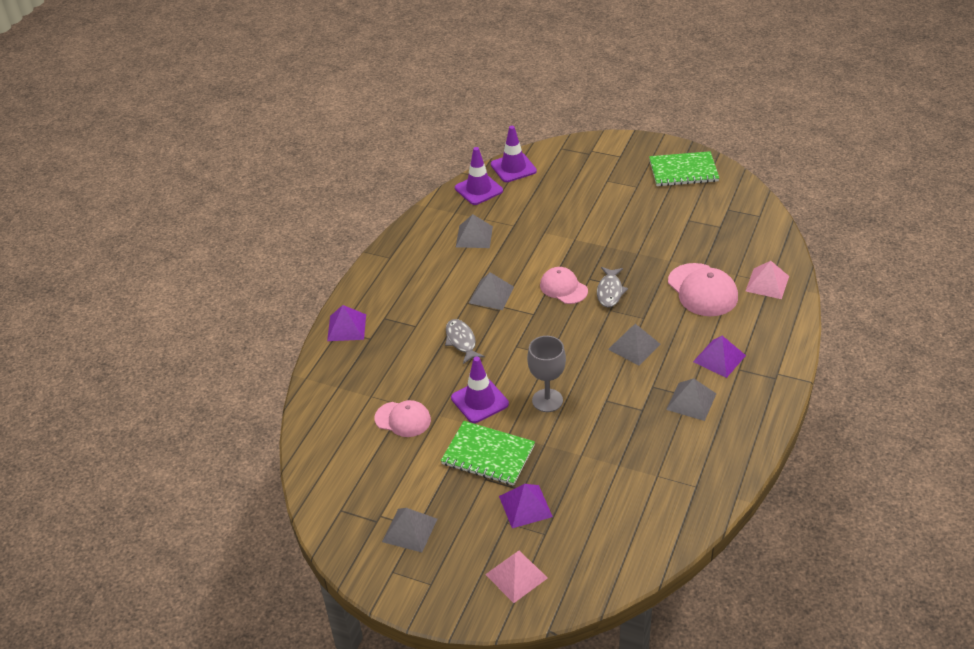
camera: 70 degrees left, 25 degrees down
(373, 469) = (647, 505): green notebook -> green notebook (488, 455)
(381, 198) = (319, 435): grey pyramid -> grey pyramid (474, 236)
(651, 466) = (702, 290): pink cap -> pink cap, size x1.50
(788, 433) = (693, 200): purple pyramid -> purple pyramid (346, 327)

• • • • • • •

• _Task requirements_
The response consists of the lines above that contain "pyramid".

• _Answer below_
(381, 198) = (319, 435): grey pyramid -> grey pyramid (474, 236)
(788, 433) = (693, 200): purple pyramid -> purple pyramid (346, 327)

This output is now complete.